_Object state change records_
[Start of section]

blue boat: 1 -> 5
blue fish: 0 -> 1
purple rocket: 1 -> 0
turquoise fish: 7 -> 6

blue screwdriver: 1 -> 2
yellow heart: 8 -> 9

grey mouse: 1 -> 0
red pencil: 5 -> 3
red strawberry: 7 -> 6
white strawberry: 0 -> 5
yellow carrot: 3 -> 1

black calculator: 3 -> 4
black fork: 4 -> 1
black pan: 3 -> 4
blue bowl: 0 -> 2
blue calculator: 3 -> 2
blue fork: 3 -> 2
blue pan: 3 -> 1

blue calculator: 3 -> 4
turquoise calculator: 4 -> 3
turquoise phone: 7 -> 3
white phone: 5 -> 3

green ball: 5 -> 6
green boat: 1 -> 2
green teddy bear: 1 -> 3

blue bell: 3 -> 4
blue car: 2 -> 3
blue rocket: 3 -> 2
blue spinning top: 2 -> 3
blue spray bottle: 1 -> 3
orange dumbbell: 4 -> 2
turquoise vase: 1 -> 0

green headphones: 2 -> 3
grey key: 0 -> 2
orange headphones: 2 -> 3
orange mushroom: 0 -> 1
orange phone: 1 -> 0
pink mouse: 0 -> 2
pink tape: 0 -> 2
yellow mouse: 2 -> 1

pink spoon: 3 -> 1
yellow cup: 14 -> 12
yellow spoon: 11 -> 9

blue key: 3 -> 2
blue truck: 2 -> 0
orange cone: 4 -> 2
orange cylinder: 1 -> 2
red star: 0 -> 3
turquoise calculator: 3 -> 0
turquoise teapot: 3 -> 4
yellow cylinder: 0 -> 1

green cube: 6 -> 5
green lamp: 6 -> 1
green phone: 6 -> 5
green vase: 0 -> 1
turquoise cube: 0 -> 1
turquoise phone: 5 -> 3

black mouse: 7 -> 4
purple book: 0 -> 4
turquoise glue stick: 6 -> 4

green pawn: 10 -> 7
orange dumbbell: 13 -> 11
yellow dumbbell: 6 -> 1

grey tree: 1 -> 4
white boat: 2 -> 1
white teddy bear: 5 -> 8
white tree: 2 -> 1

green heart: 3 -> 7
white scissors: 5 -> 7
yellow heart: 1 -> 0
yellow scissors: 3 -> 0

[End of section]

_Exercise description_
From the records above, transcribe without alteration every line from the one with "grey key: 0 -> 2" to the one with "green lamp: 6 -> 1", inclusive.

_Answer space_
grey key: 0 -> 2
orange headphones: 2 -> 3
orange mushroom: 0 -> 1
orange phone: 1 -> 0
pink mouse: 0 -> 2
pink tape: 0 -> 2
yellow mouse: 2 -> 1

pink spoon: 3 -> 1
yellow cup: 14 -> 12
yellow spoon: 11 -> 9

blue key: 3 -> 2
blue truck: 2 -> 0
orange cone: 4 -> 2
orange cylinder: 1 -> 2
red star: 0 -> 3
turquoise calculator: 3 -> 0
turquoise teapot: 3 -> 4
yellow cylinder: 0 -> 1

green cube: 6 -> 5
green lamp: 6 -> 1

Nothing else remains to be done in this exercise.